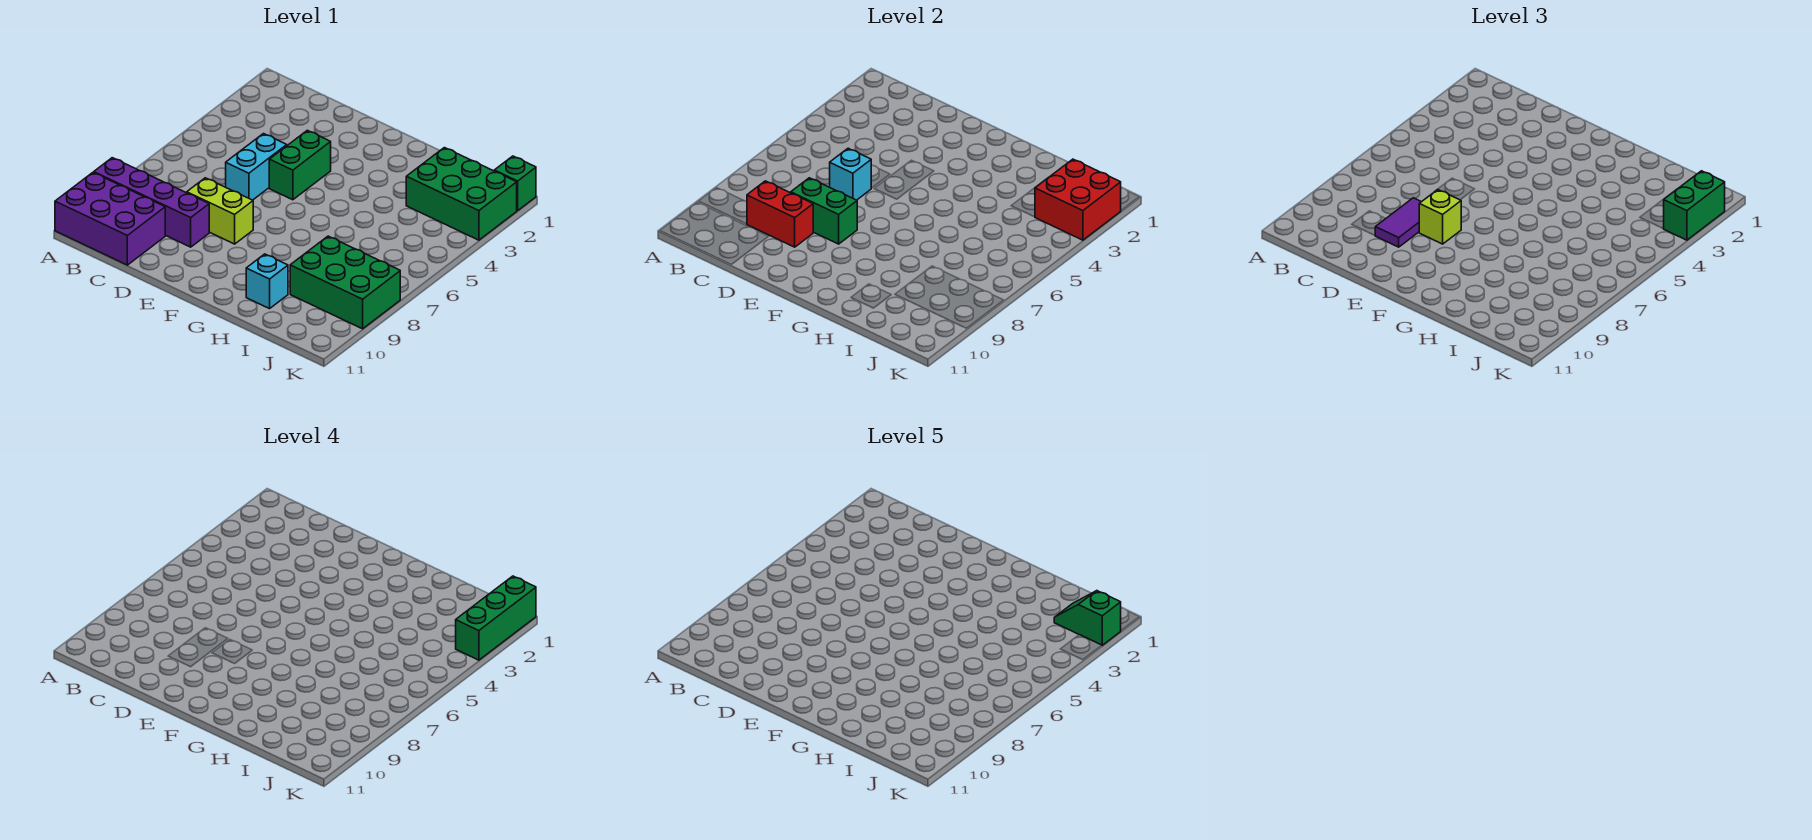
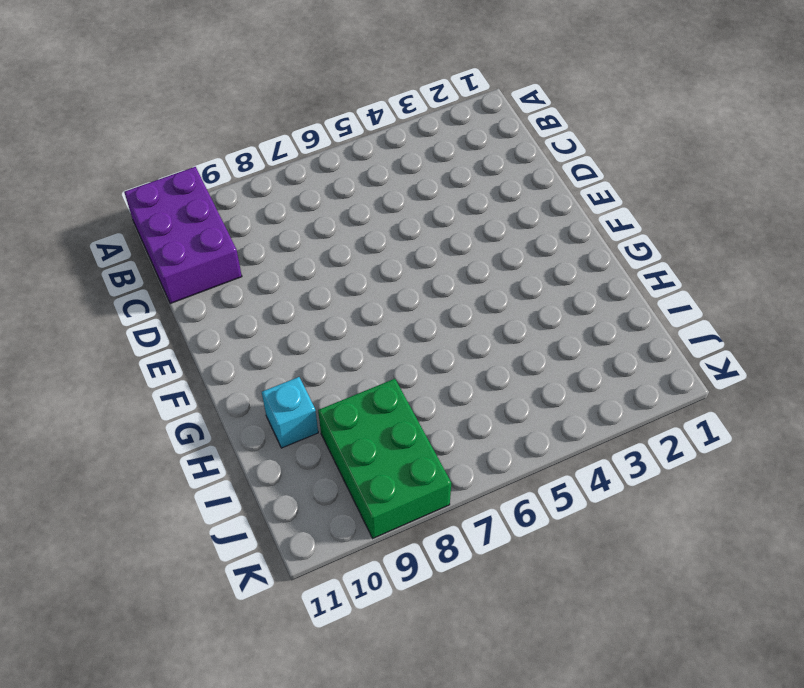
none -> purple brick A9:D9 level 1
none -> cyan brick D5:D6 level 1
none -> lime brick D8:E8 level 1

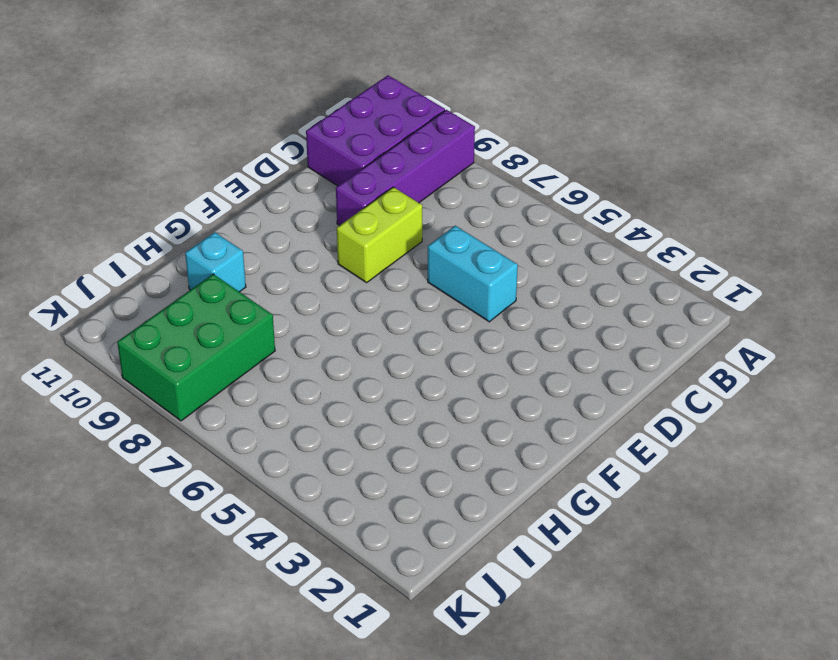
none -> green brick E4:E5 level 1
none -> green brick I2:K3 level 1
none -> green brick K1 level 1

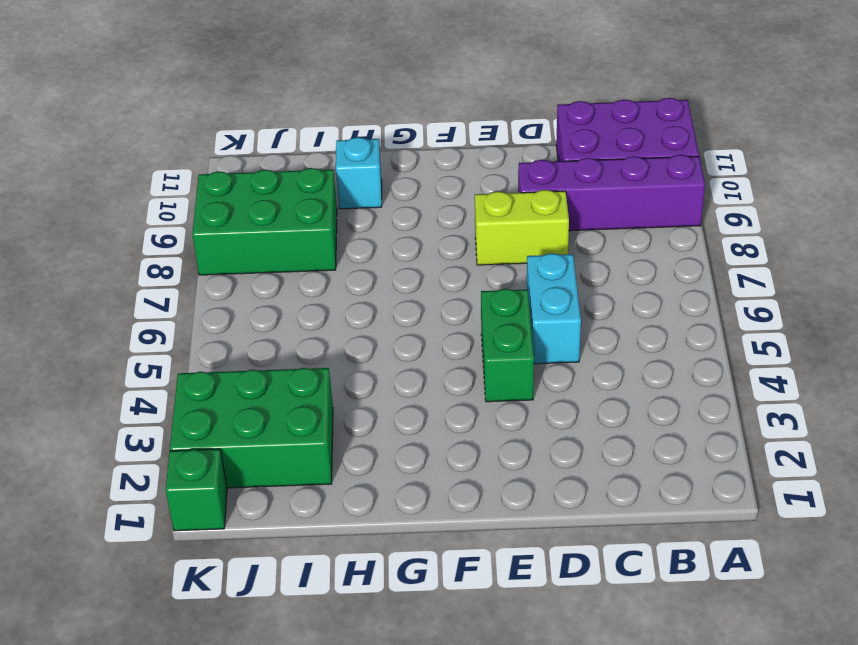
none -> red brick C9:D9 level 2
none -> cyan brick D6 level 2
none -> green brick D8:E8 level 2

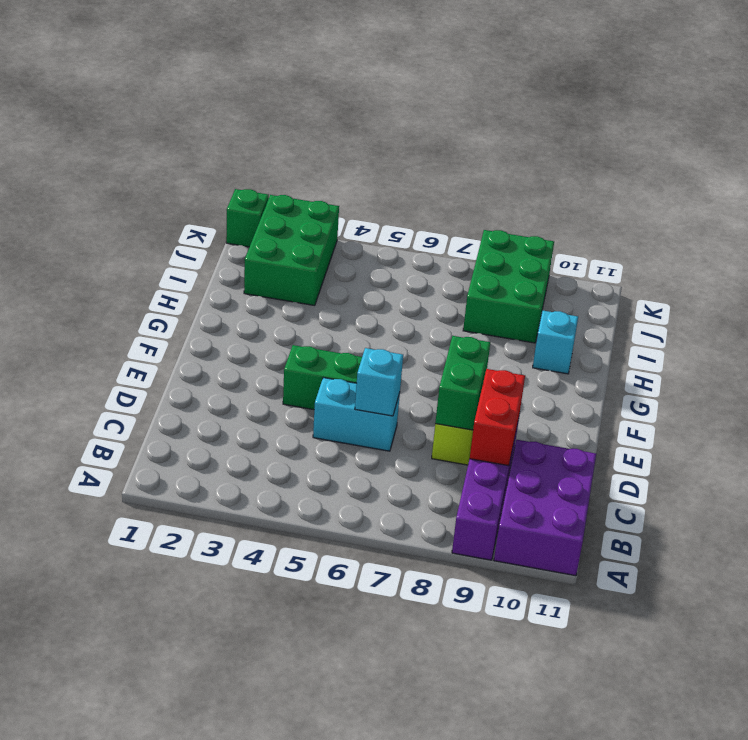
none -> red brick J2:K3 level 2
none -> purple tile D8:D9 level 3
none -> lime brick E8 level 3

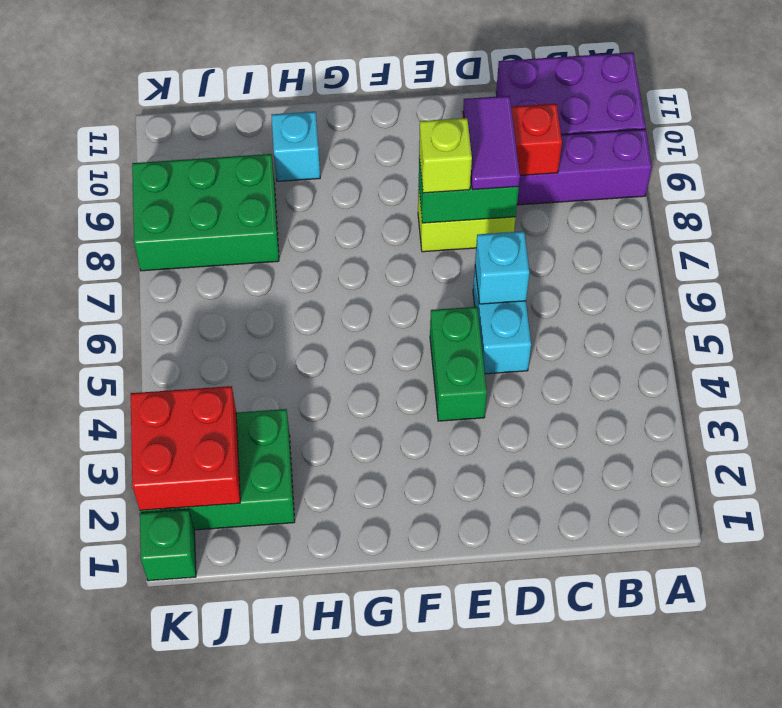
none -> green brick K2:K3 level 3
none -> green brick K1:K3 level 4
none -> green slope J2:K2 level 5 top K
________
- WHAT TO WORK ON
From the data above, report how many lines hold the word "cyan", answering with the number by itself.

- RESPONSE BELOW
2